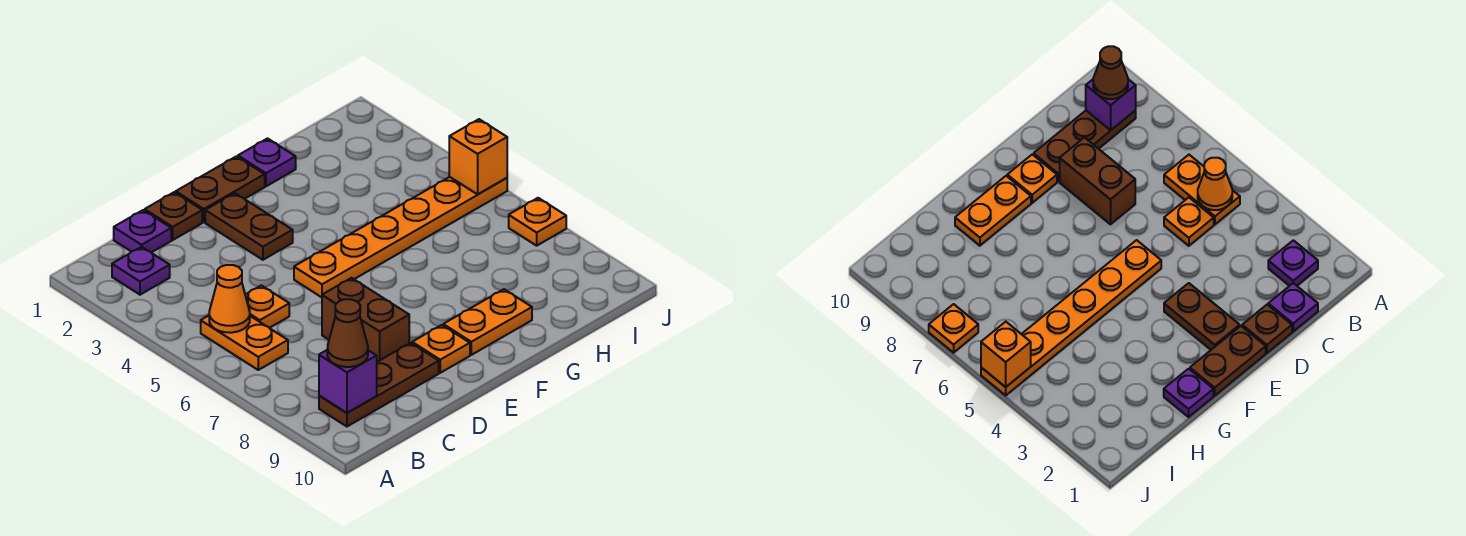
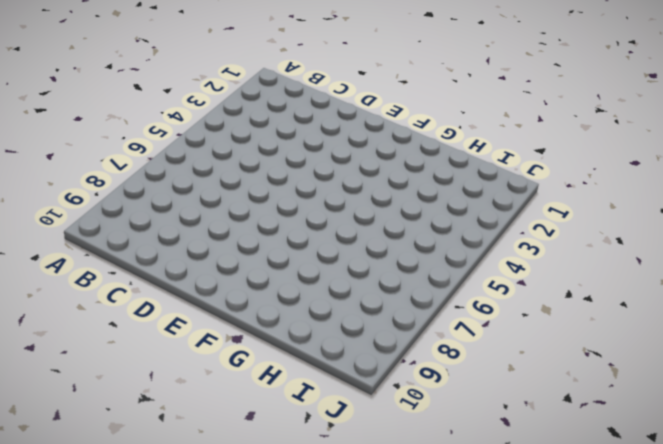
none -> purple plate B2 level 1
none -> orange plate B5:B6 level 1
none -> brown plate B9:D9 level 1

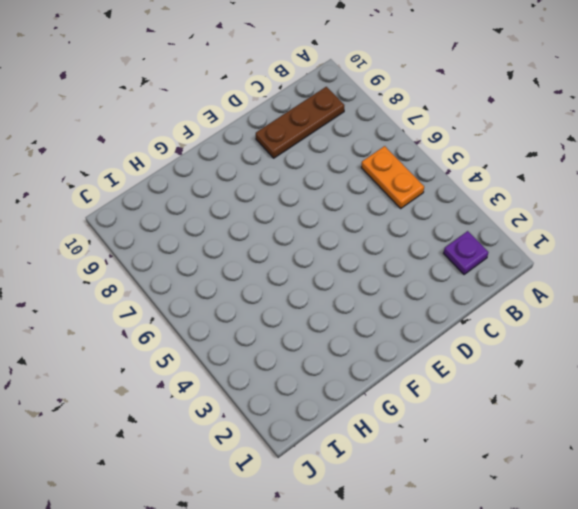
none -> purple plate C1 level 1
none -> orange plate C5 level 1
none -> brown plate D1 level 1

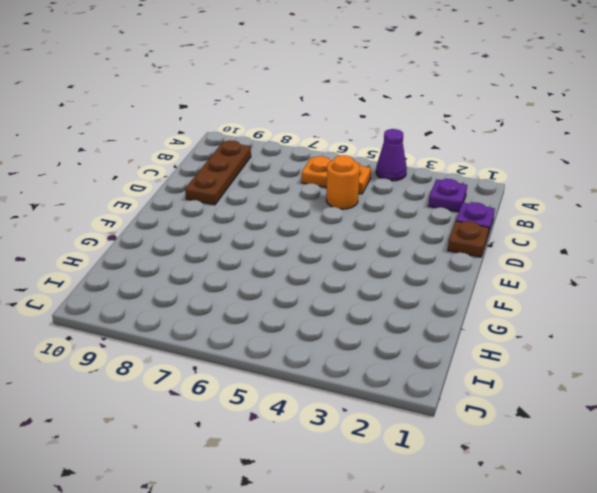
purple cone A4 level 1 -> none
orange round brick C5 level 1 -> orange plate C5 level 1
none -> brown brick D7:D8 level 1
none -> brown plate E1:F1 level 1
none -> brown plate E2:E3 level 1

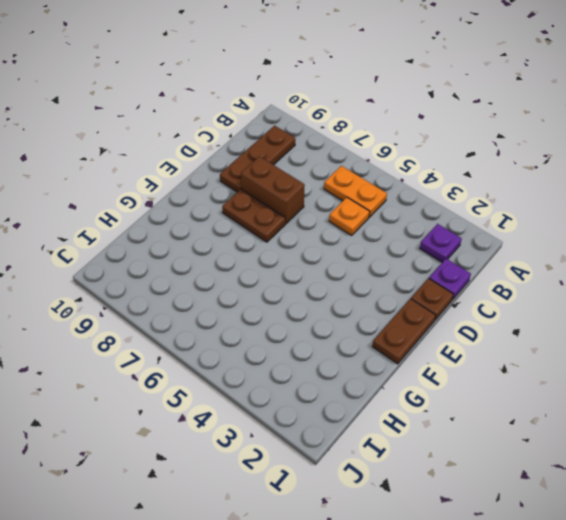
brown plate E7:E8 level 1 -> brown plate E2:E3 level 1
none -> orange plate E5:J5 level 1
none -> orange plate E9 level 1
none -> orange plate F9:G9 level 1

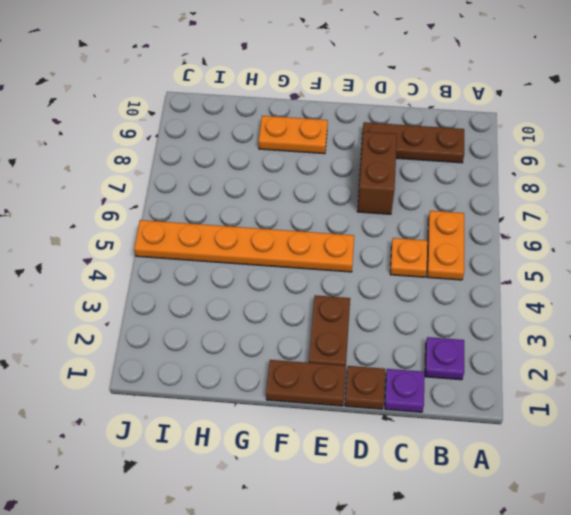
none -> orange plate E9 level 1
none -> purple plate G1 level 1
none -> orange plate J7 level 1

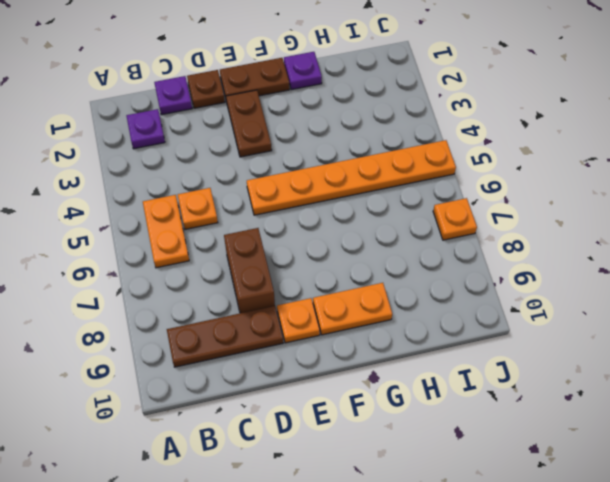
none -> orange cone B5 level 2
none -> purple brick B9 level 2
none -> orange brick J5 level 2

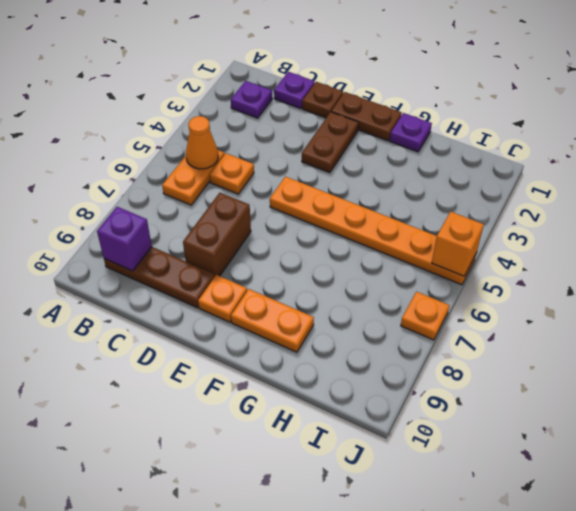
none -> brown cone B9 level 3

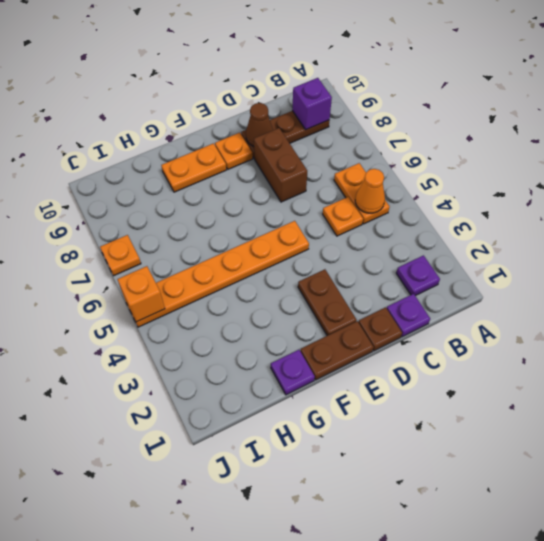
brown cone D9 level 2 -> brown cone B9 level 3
━━━━━━━━━━━━━━━━━━━━━━━━━━━━━━
**Your assignment**
All lines between the one that contains "none -> orange plate B5:B6 level 1" and the end of the records above, both included, are to be returned exactly as they stand, except for pictures, which are omitted.

**Solution**
none -> orange plate B5:B6 level 1
none -> brown plate B9:D9 level 1

none -> purple plate C1 level 1
none -> orange plate C5 level 1
none -> brown plate D1 level 1

purple cone A4 level 1 -> none
orange round brick C5 level 1 -> orange plate C5 level 1
none -> brown brick D7:D8 level 1
none -> brown plate E1:F1 level 1
none -> brown plate E2:E3 level 1

brown plate E7:E8 level 1 -> brown plate E2:E3 level 1
none -> orange plate E5:J5 level 1
none -> orange plate E9 level 1
none -> orange plate F9:G9 level 1

none -> orange plate E9 level 1
none -> purple plate G1 level 1
none -> orange plate J7 level 1

none -> orange cone B5 level 2
none -> purple brick B9 level 2
none -> orange brick J5 level 2

none -> brown cone B9 level 3

brown cone D9 level 2 -> brown cone B9 level 3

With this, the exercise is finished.